(Entries taken from a collection)
++++++
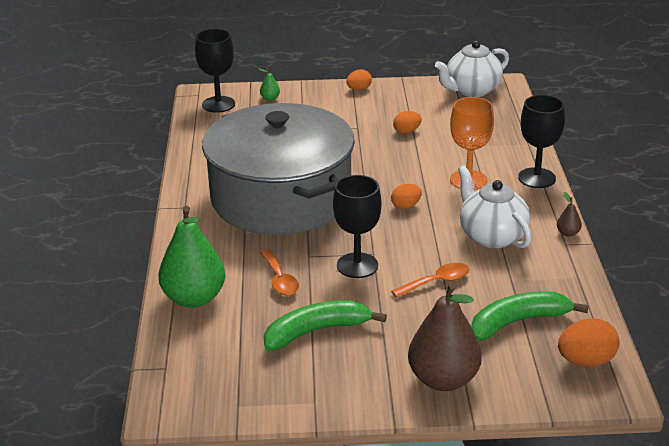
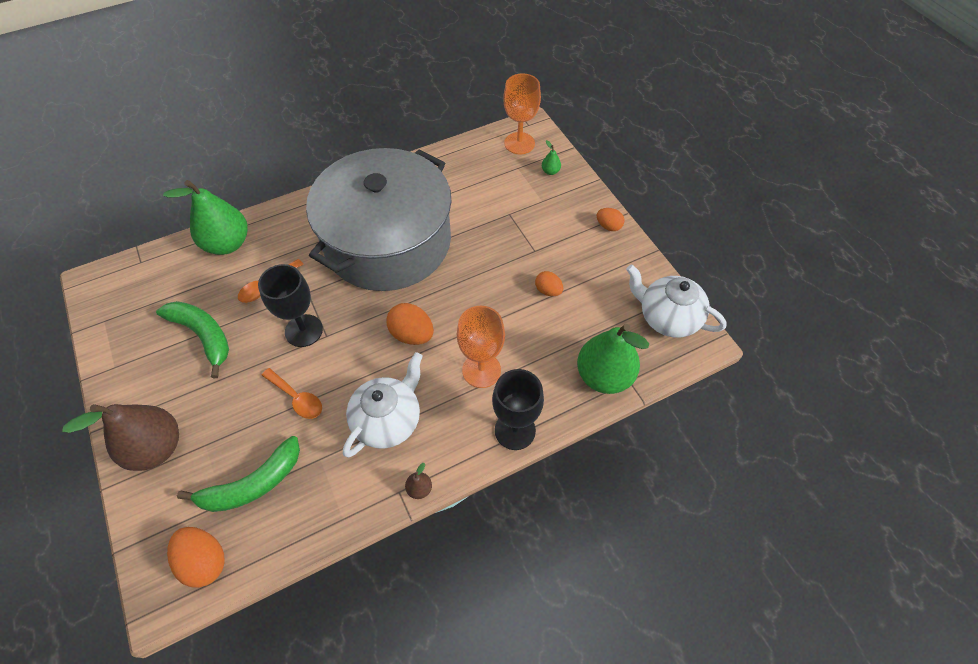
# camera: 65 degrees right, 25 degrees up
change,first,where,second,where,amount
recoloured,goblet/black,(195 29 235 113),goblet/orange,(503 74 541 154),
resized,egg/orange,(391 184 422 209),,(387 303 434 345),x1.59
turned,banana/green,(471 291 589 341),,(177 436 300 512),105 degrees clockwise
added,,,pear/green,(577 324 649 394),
++++++
Problem to work on:
Each line from the top of the records through the one containing "resized,egg/orange,(391 184 422" needs to be transcribed exactly, without pictures.

Response to the exercise:
# camera: 65 degrees right, 25 degrees up
change,first,where,second,where,amount
recoloured,goblet/black,(195 29 235 113),goblet/orange,(503 74 541 154),
resized,egg/orange,(391 184 422 209),,(387 303 434 345),x1.59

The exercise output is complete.